**AIM OF THE EXERCISE**
Go through the records and report each line in which the word "snow" occurs.

....

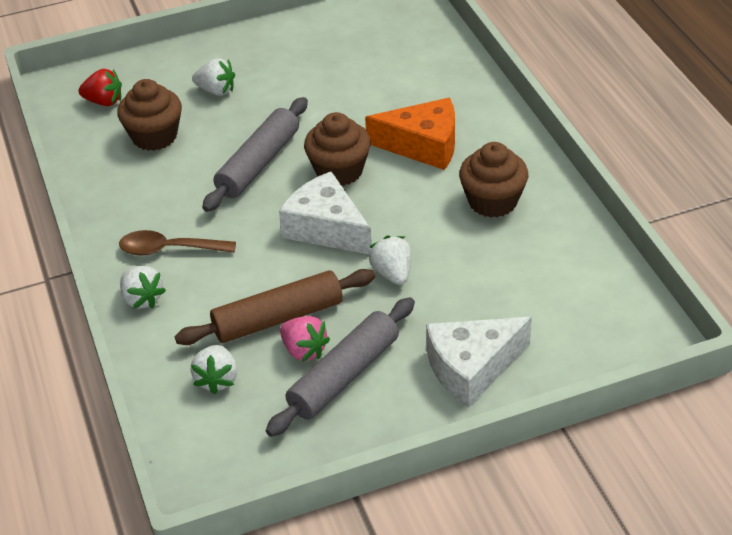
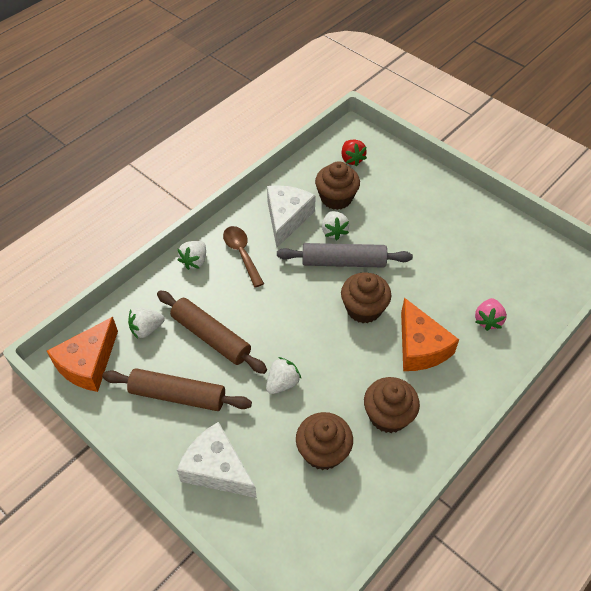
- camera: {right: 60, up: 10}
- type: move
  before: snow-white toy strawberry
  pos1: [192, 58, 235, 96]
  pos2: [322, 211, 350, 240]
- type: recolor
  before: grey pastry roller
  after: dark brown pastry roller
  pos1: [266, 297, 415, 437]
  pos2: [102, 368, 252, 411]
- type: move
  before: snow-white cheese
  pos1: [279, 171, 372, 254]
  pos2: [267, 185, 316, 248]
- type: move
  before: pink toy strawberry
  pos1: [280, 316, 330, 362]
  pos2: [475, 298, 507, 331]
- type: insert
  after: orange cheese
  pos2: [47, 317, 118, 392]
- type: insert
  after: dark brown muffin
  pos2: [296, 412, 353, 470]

....

**TASK OUTPUT**
  before: snow-white toy strawberry
  before: snow-white cheese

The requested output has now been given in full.